____ MATERIAL FOR THIS TASK
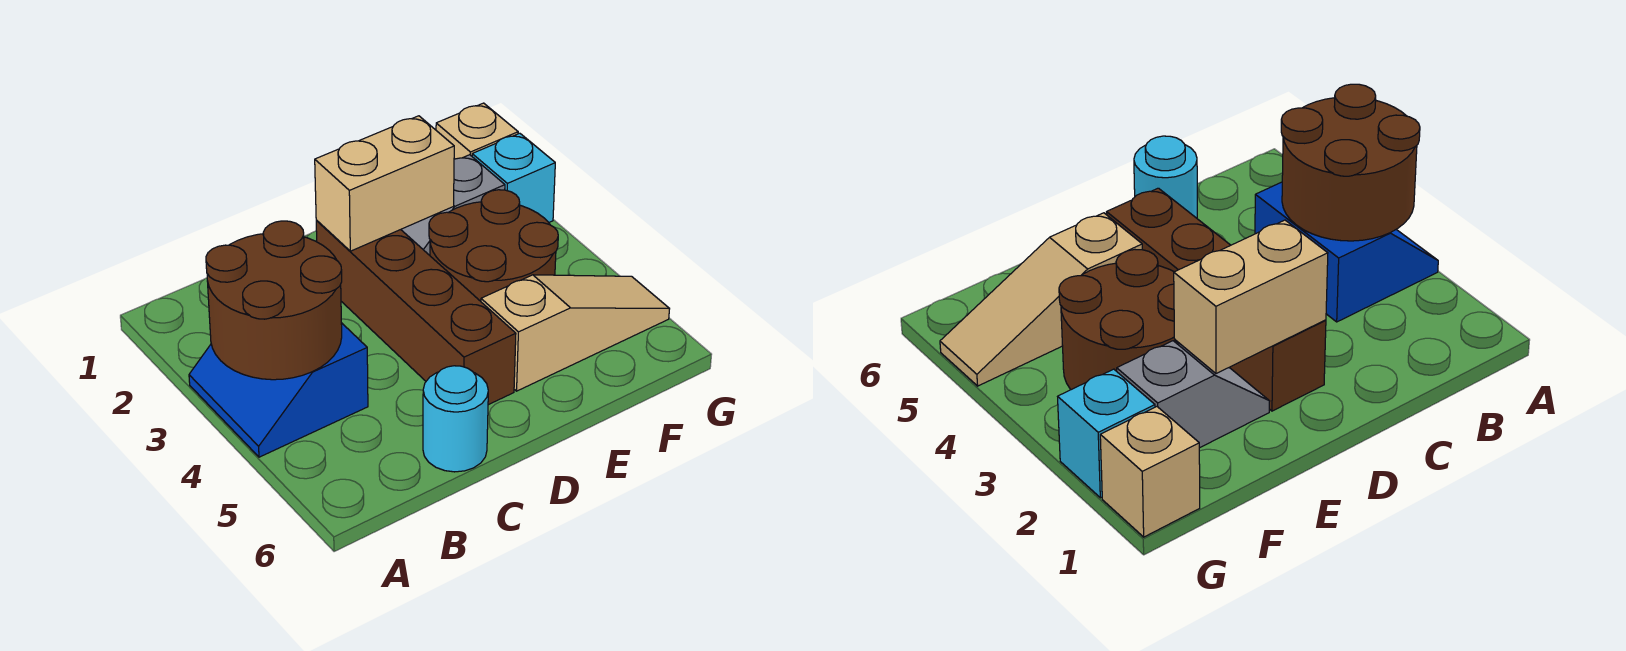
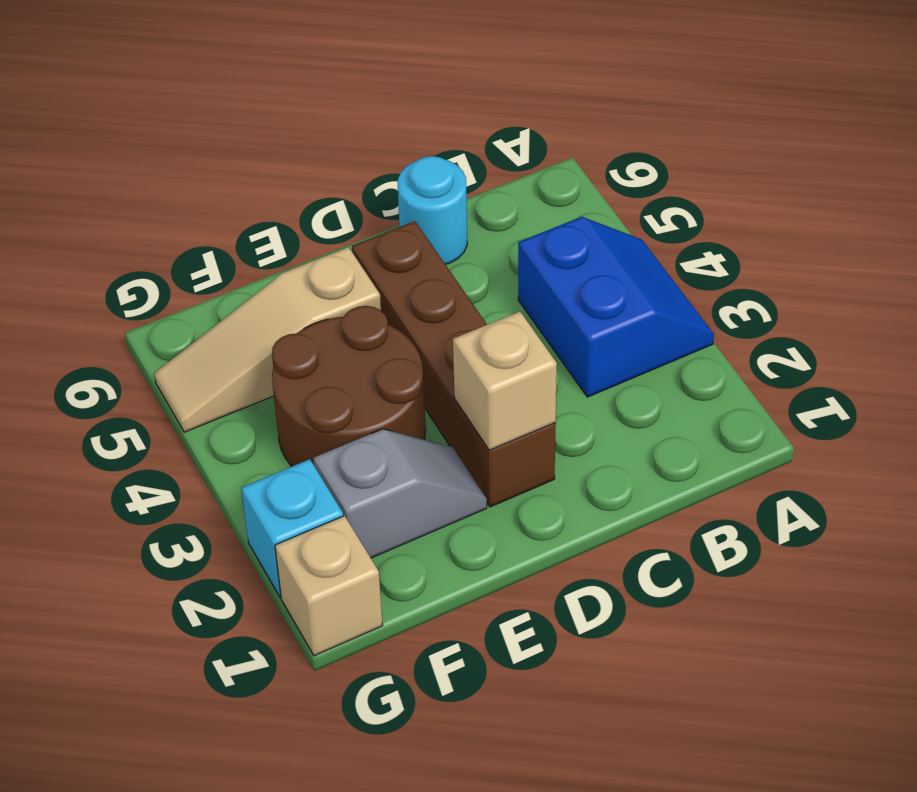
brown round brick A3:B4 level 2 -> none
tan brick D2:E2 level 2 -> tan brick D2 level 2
________
____ MATERIAL FOR THIS TASK
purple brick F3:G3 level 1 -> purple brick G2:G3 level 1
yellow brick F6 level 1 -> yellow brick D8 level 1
________
AIM OF THE TASK
The expected answer is an exact copy of the lines above, beginning at the line with "purple brick F3:G3" and ending at the line with "yellow brick F6", with both ends in.

YOUR SOLUTION
purple brick F3:G3 level 1 -> purple brick G2:G3 level 1
yellow brick F6 level 1 -> yellow brick D8 level 1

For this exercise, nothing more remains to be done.